■ What you are asked to do ■
Quote the records below in full, exactly as given, with the images taken out.
○ ○ ○ ○ ○
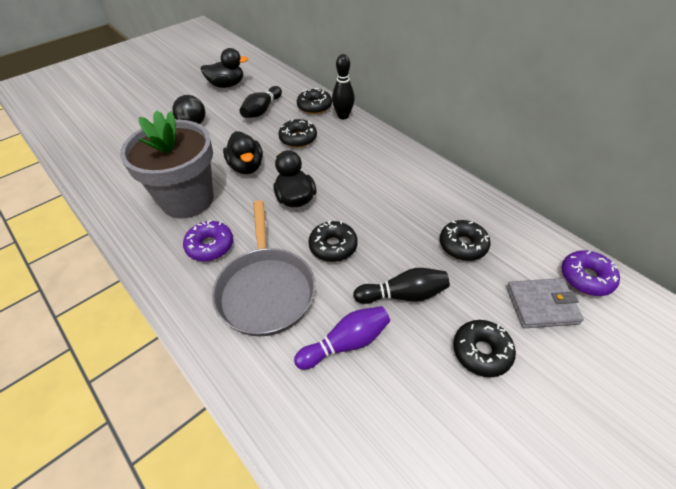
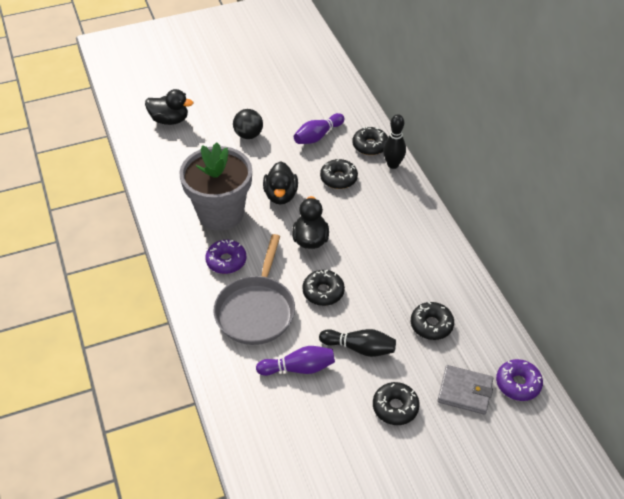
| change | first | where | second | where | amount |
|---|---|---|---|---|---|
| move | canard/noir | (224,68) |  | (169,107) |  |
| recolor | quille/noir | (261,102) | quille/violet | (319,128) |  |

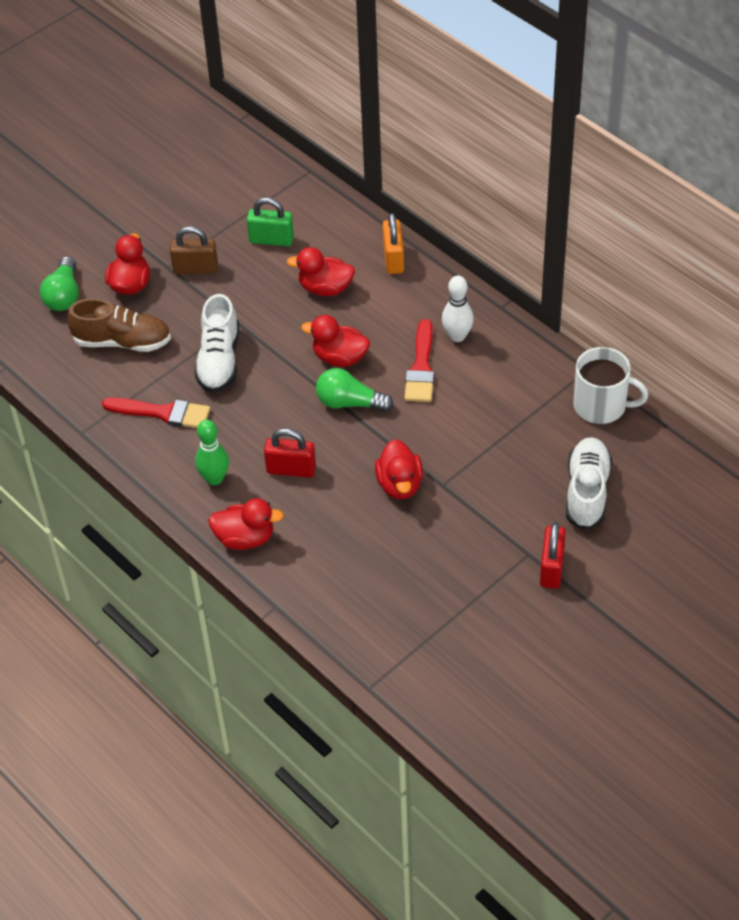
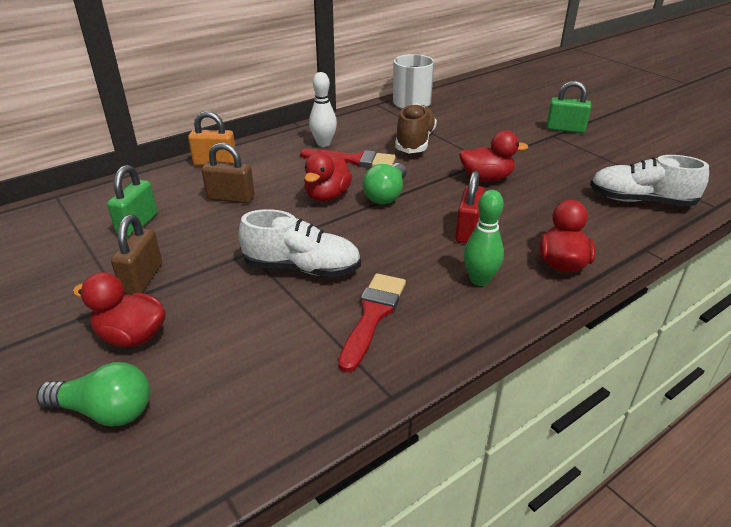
| change | first | where | second | where | amount |
|---|---|---|---|---|---|
| move | chaussure/marron | (119,325) |  | (416,128) |  |
| move | chaussure/blanc | (589,483) |  | (649,181) |  |
| replace | canard/rouge | (321,271) | cadenas/marron | (228,172) |  |
| recolor | cadenas/rouge | (553,556) | cadenas/vert | (568,107) |  |

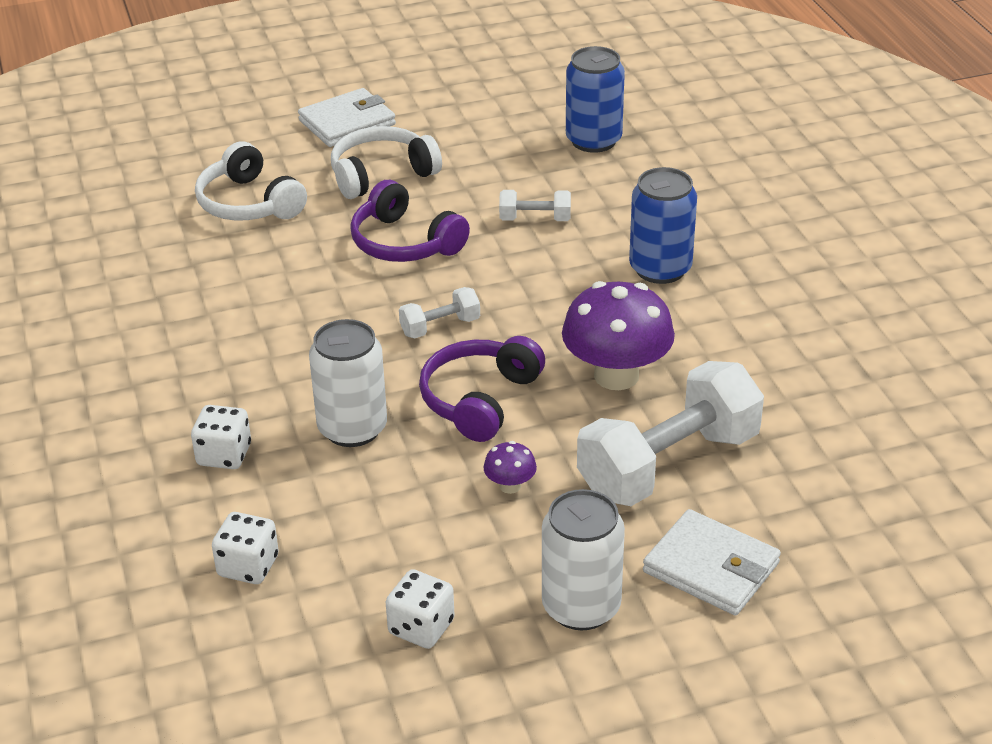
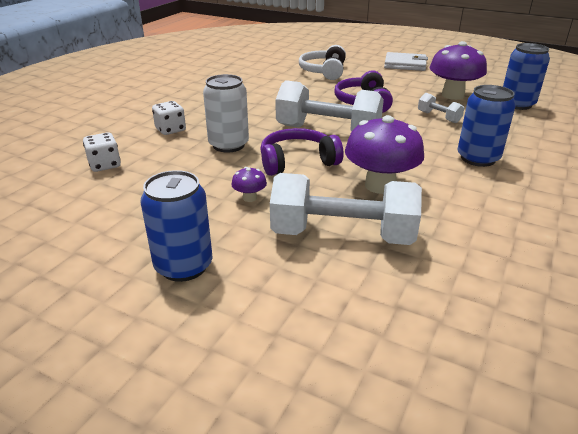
| change | first | where | second | where | amount |
|---|---|---|---|---|---|
| delete | casque audio/blanc | (386,162) |  |  |  |
| delete | dé/blanc | (420,609) |  |  |  |
| delete | portefeuille/blanc | (712,562) |  |  |  |
| insert |  |  | champignon/violet | (458,70) |  |
| recolor | canette/blanc | (583,559) | canette/bleu | (176,226) |  |
| resize | haltère/blanc | (439,312) |  | (329,105) | x2.19 |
○ ○ ○ ○ ○
■ Answer to this exercise ■
| change | first | where | second | where | amount |
|---|---|---|---|---|---|
| move | canard/noir | (224,68) |  | (169,107) |  |
| recolor | quille/noir | (261,102) | quille/violet | (319,128) |  |

| change | first | where | second | where | amount |
|---|---|---|---|---|---|
| move | chaussure/marron | (119,325) |  | (416,128) |  |
| move | chaussure/blanc | (589,483) |  | (649,181) |  |
| replace | canard/rouge | (321,271) | cadenas/marron | (228,172) |  |
| recolor | cadenas/rouge | (553,556) | cadenas/vert | (568,107) |  |

| change | first | where | second | where | amount |
|---|---|---|---|---|---|
| delete | casque audio/blanc | (386,162) |  |  |  |
| delete | dé/blanc | (420,609) |  |  |  |
| delete | portefeuille/blanc | (712,562) |  |  |  |
| insert |  |  | champignon/violet | (458,70) |  |
| recolor | canette/blanc | (583,559) | canette/bleu | (176,226) |  |
| resize | haltère/blanc | (439,312) |  | (329,105) | x2.19 |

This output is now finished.